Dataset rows
****************

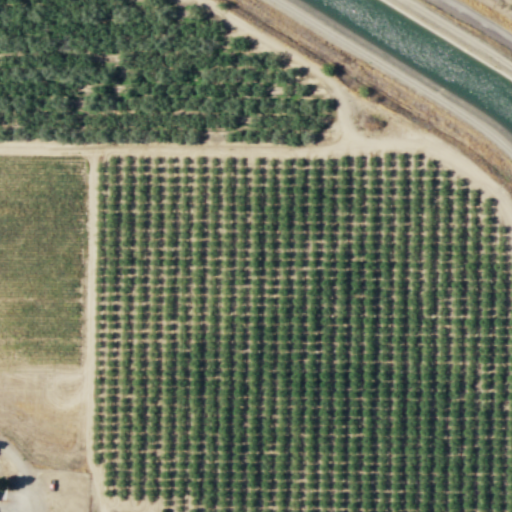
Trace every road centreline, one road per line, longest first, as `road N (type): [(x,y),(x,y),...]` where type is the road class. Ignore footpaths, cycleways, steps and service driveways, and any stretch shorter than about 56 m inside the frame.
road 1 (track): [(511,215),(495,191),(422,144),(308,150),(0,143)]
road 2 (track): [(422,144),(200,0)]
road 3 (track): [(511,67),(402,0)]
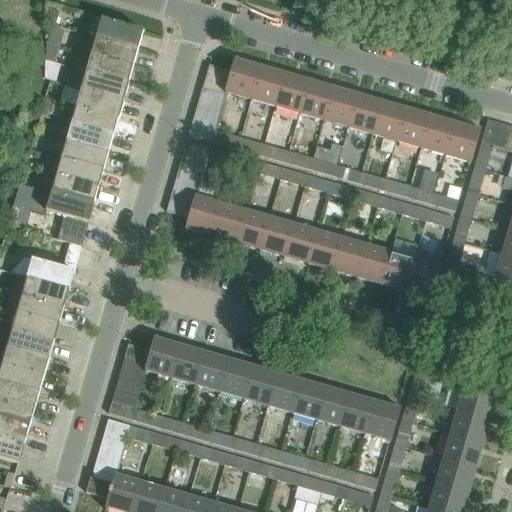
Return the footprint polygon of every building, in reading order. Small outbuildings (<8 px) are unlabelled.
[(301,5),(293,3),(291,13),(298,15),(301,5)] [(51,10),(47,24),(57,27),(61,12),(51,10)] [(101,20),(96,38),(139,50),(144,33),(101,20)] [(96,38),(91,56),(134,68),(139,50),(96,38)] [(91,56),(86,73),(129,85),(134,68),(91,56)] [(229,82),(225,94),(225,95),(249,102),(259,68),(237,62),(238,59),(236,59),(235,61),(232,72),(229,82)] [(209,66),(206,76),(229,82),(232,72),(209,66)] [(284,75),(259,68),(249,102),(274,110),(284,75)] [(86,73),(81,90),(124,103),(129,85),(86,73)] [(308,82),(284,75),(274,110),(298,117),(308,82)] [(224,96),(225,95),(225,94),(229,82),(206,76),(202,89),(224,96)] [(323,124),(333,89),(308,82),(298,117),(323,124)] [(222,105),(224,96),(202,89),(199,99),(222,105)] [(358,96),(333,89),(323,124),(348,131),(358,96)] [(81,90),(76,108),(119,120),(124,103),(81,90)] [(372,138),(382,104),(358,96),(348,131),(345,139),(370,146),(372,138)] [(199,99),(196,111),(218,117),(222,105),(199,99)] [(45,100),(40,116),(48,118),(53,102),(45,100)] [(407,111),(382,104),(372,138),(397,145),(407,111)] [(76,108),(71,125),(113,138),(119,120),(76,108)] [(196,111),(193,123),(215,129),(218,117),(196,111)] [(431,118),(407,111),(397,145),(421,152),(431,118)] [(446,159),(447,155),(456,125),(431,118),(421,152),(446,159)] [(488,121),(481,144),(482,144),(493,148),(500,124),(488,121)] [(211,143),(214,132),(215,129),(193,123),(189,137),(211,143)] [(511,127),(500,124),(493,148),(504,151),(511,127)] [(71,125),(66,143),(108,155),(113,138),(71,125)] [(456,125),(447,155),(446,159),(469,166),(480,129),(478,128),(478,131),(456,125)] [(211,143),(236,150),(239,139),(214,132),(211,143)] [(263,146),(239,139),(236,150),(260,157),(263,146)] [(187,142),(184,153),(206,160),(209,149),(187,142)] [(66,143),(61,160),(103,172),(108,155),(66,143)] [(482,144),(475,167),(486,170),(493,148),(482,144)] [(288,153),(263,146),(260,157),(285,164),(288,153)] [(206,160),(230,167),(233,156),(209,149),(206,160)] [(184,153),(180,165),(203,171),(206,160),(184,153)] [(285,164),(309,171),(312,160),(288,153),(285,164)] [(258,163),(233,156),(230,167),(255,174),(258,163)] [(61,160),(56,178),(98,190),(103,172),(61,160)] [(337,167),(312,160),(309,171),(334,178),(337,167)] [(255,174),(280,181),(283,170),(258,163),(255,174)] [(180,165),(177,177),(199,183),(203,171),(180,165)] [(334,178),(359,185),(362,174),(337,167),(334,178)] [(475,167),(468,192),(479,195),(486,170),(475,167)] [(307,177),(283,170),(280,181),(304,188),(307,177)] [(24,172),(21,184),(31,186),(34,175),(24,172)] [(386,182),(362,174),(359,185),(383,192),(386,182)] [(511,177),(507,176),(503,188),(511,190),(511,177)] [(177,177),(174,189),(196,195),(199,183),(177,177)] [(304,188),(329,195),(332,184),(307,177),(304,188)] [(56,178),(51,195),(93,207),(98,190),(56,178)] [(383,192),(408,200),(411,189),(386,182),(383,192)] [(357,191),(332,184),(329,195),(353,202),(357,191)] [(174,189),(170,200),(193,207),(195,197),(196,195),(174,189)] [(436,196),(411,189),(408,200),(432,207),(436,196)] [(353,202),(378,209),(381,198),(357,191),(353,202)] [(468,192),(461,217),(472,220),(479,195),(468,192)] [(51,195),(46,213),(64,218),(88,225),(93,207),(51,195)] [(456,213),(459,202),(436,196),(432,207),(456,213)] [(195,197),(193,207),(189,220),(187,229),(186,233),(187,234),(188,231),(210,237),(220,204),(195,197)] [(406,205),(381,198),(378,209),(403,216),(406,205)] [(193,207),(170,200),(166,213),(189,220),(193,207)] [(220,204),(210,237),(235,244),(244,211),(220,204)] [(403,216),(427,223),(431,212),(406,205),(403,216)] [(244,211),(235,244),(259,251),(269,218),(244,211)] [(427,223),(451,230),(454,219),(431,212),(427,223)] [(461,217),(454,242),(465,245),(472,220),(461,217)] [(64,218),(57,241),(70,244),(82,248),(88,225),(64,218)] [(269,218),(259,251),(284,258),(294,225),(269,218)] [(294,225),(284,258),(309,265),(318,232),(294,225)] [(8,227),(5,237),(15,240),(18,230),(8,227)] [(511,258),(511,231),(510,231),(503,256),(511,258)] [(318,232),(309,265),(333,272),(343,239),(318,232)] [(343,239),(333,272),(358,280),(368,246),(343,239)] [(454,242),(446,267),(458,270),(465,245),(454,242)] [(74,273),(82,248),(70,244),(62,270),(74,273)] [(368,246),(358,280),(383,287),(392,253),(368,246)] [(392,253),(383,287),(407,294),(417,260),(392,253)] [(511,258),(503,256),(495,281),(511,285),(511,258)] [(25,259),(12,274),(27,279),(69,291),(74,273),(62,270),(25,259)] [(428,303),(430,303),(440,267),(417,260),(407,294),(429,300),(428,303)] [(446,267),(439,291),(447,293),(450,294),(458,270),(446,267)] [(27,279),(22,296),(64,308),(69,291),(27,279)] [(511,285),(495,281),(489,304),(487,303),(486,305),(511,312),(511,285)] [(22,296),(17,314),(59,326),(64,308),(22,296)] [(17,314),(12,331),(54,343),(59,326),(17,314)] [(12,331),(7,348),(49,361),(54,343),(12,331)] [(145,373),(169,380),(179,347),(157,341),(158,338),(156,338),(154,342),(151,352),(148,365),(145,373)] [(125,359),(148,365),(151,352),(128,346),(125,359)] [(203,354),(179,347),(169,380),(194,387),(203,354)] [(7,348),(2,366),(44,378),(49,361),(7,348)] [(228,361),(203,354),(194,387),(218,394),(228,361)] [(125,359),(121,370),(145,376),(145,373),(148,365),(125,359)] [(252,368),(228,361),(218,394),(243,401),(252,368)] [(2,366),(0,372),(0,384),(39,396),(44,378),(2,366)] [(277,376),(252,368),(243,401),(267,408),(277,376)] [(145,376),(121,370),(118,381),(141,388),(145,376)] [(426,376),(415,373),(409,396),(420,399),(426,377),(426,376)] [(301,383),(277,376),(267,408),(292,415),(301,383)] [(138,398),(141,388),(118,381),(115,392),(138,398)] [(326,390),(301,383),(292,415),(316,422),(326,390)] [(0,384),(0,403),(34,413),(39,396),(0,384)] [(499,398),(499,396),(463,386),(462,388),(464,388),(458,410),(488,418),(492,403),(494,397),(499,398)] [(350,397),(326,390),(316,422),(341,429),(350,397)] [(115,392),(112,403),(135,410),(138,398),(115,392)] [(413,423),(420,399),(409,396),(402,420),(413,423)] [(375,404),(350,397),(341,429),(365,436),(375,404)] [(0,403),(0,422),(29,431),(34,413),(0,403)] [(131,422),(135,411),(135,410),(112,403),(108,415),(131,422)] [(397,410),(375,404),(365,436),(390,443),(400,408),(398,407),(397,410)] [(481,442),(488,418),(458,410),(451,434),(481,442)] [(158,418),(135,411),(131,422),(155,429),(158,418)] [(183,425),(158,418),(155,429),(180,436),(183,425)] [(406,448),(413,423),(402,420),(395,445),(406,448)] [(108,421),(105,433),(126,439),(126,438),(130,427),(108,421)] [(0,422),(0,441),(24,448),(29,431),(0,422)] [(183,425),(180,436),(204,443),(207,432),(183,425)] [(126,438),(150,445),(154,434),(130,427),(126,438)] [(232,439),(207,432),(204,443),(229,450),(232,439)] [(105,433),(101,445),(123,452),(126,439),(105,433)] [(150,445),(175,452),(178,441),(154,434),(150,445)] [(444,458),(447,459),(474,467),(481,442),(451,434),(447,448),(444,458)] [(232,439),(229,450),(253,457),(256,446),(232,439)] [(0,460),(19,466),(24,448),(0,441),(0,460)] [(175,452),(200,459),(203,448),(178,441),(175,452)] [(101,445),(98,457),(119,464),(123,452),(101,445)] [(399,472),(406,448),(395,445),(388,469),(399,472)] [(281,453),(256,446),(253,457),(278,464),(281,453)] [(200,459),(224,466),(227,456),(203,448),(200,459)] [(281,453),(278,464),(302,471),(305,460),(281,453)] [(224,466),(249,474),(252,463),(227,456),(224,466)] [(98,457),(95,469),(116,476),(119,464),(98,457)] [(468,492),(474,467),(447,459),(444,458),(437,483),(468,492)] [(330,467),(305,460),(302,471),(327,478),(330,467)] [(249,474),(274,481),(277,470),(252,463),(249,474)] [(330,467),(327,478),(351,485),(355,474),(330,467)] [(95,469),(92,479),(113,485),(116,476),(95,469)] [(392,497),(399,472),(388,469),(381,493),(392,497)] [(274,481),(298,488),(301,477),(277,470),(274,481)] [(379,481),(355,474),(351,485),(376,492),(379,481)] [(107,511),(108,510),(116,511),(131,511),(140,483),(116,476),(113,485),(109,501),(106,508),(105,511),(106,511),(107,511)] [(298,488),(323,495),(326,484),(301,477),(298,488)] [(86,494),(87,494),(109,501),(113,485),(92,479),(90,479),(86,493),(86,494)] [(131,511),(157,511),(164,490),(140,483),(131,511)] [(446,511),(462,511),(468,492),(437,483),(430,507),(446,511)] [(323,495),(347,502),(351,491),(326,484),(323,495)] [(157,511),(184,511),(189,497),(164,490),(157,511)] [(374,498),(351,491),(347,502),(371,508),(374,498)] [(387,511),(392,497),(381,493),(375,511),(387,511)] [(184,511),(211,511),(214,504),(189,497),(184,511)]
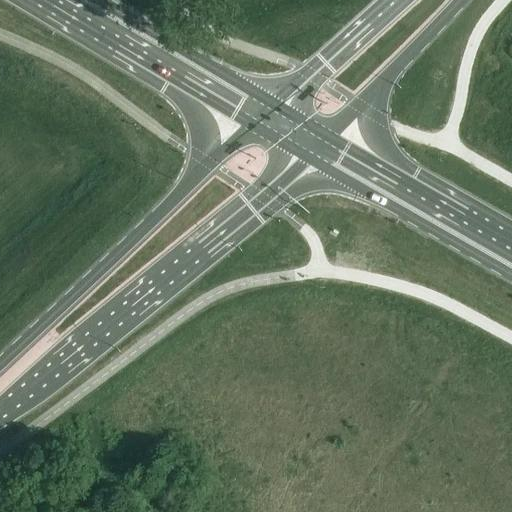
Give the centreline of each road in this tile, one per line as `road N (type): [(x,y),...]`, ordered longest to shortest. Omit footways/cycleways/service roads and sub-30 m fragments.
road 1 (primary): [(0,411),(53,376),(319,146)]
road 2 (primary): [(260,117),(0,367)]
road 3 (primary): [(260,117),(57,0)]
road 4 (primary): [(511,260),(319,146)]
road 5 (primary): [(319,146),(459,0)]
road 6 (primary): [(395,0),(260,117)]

****************

WORK TO COMPLETE. Return, without any change, the stretch of the dataset rows from the line containing "Give the centreline" through the line containing "road 2 (primary): [(260,117),(0,367)]", both lines included.

EXERCISE SOLUTION.
Give the centreline of each road in this tile, one per line as `road N (type): [(x,y),...]`, ordered longest to shortest. Omit footways/cycleways/service roads and sub-30 m fragments.
road 1 (primary): [(0,411),(53,376),(319,146)]
road 2 (primary): [(260,117),(0,367)]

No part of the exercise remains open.